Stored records
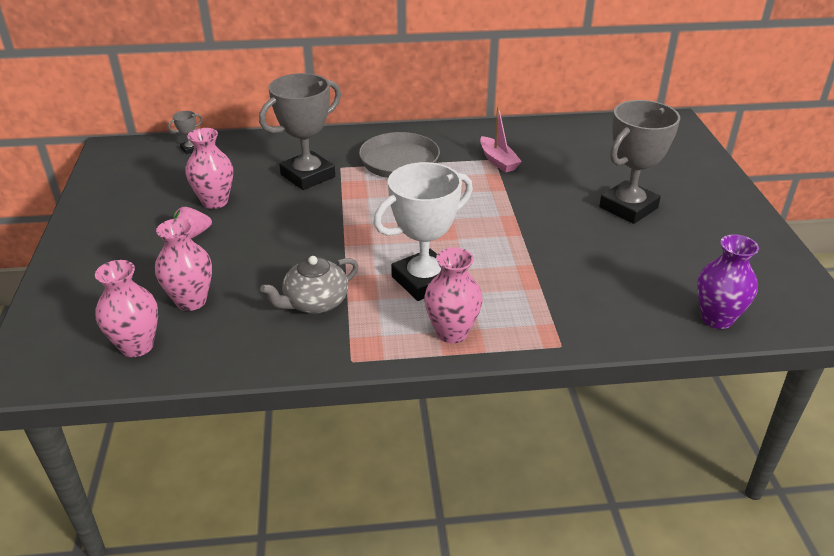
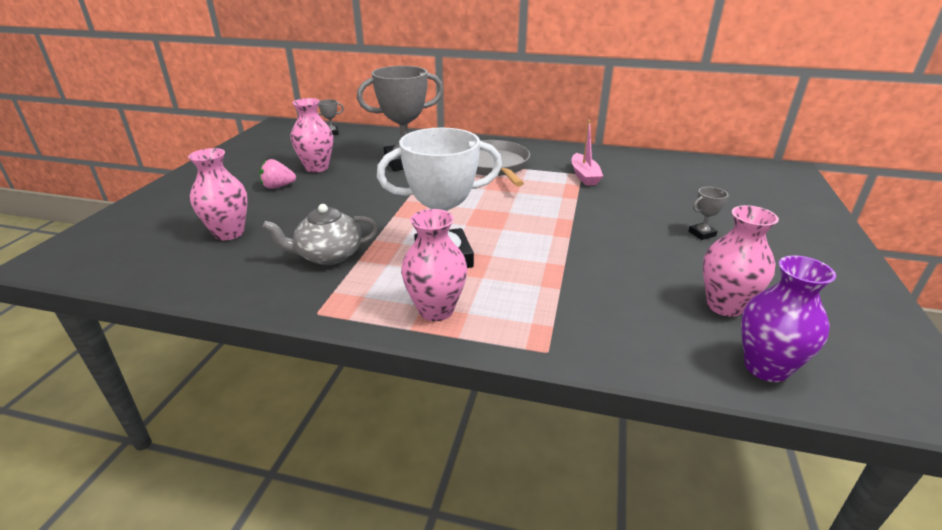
camera: 20 degrees right, 5 degrees down
(137, 346) = (153, 258): pink vase -> pink vase (724, 306)
(628, 207) = (702, 234): grey trophy -> grey trophy, size x0.40

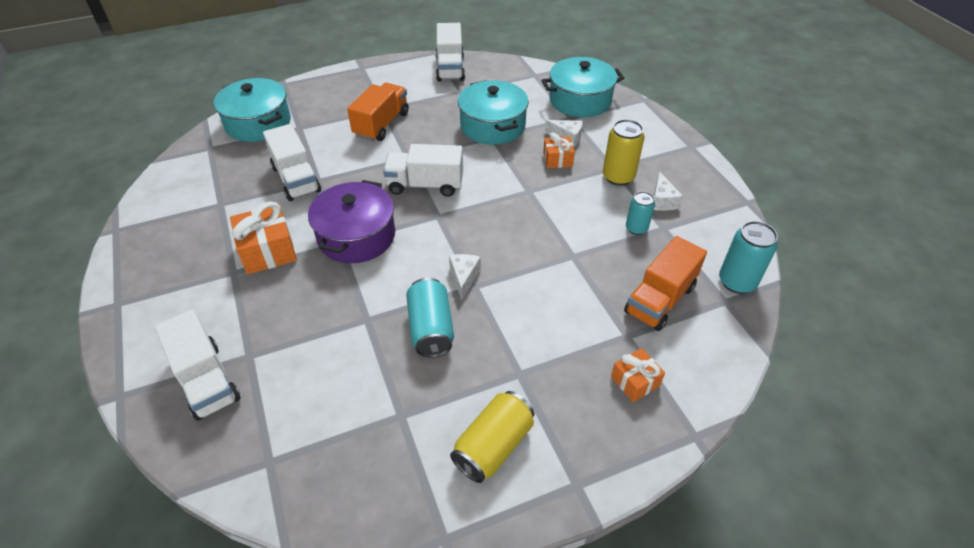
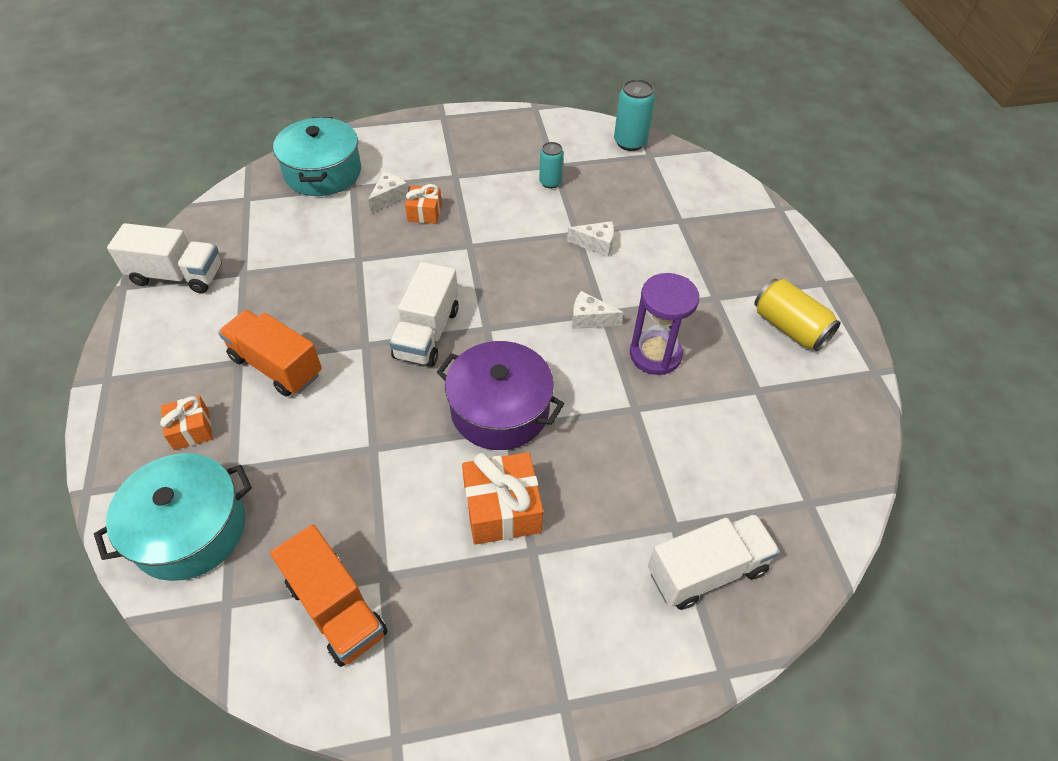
camera: 80 degrees left, 5 degrees up
(296, 179) = (361, 475): white truck -> none
(431, 329) = (655, 354): turquoise can -> purple hourglass
(492, 126) = (336, 255): turquoise pot -> none
(618, 177) = (471, 176): yellow can -> none
(635, 381) = (728, 227): orange gift -> orange gift (191, 430)
(660, 299) = (642, 191): orange truck -> orange truck (336, 608)
(662, 201) = (517, 156): white cheese -> white cheese (596, 244)

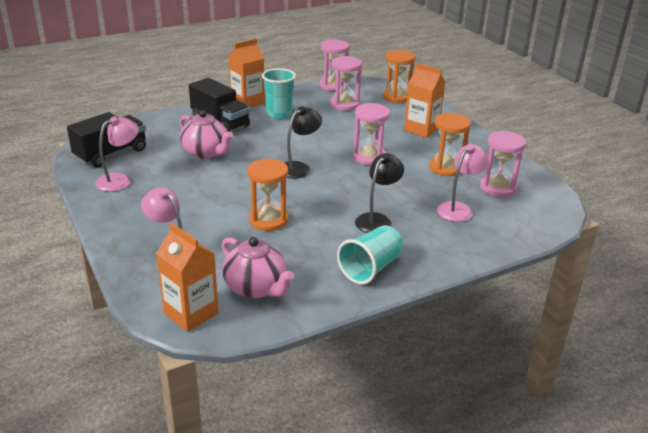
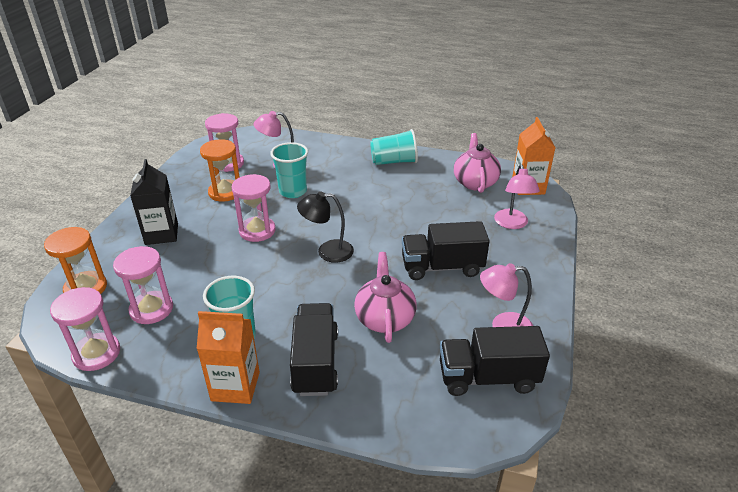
camera: 135 degrees left, 5 degrees up
(201, 195) = (442, 267): none -> black truck
(268, 220) = (414, 218): orange hourglass -> none
(377, 220) = (342, 183): black lamp -> none
(401, 193) = (293, 191): none -> turquoise cup
(421, 129) = (161, 234): orange carton -> black carton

Request
Looking at the records above, extract only the lines from the one with "(296, 179) = (361, 475): white truck -> none" through the last line, exactly, with the pictures left out.

Task output
(296, 179) = (361, 475): white truck -> none
(431, 329) = (655, 354): turquoise can -> purple hourglass
(492, 126) = (336, 255): turquoise pot -> none
(618, 177) = (471, 176): yellow can -> none
(635, 381) = (728, 227): orange gift -> orange gift (191, 430)
(660, 299) = (642, 191): orange truck -> orange truck (336, 608)
(662, 201) = (517, 156): white cheese -> white cheese (596, 244)

camera: 135 degrees left, 5 degrees up
(201, 195) = (442, 267): none -> black truck
(268, 220) = (414, 218): orange hourglass -> none
(377, 220) = (342, 183): black lamp -> none
(401, 193) = (293, 191): none -> turquoise cup
(421, 129) = (161, 234): orange carton -> black carton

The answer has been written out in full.